+++ EXTRACTED INFORMATION

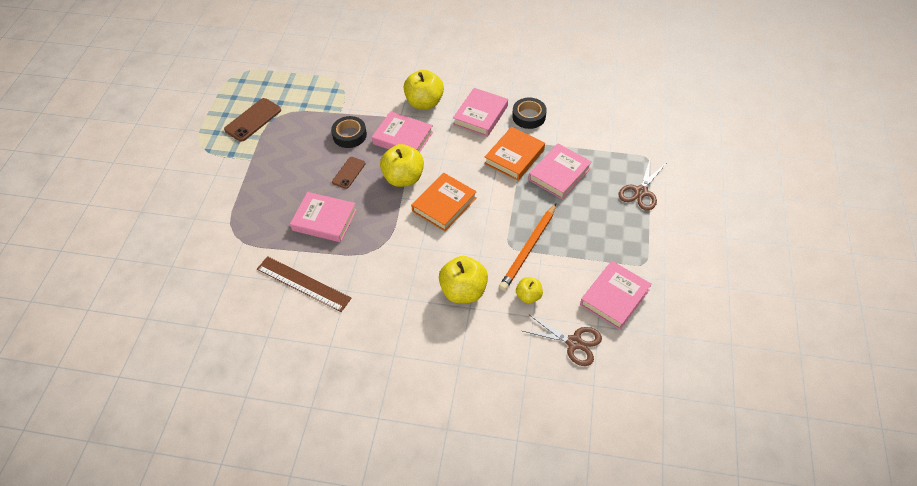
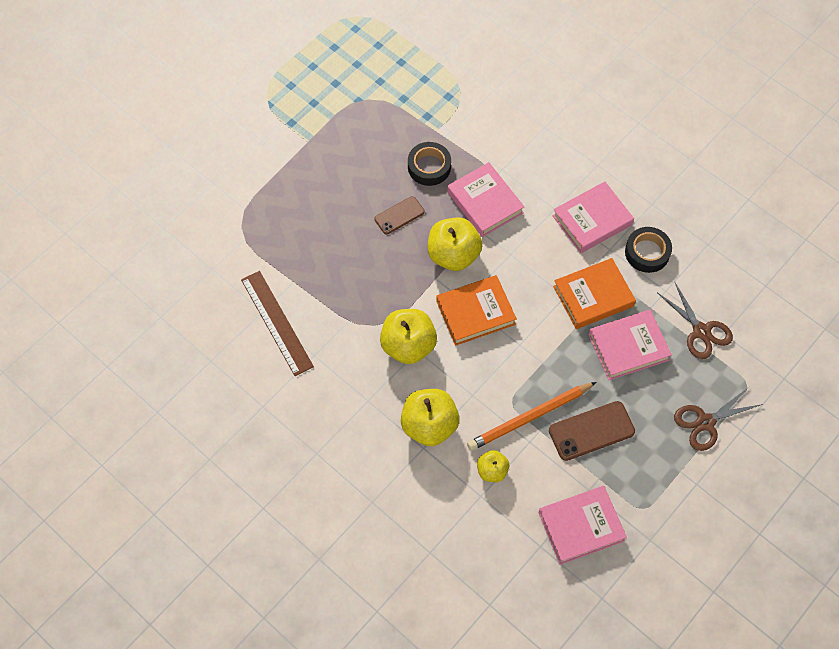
camera: 30 degrees right, 10 degrees up
brown phone [224,98,281,142] -> brown phone moved to [549,401,635,461]
pink book [290,192,357,242] -> none
yellow apple [404,70,444,109] -> yellow apple moved to [380,309,437,364]
brown scissors [523,315,602,366] -> brown scissors moved to [658,283,733,359]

++++++

**WHAT IS BEING ASKED:**
In your copy, please omit the pictures and print every line of the records exactly.

**PROBLEM SOLUTION:**
camera: 30 degrees right, 10 degrees up
brown phone [224,98,281,142] -> brown phone moved to [549,401,635,461]
pink book [290,192,357,242] -> none
yellow apple [404,70,444,109] -> yellow apple moved to [380,309,437,364]
brown scissors [523,315,602,366] -> brown scissors moved to [658,283,733,359]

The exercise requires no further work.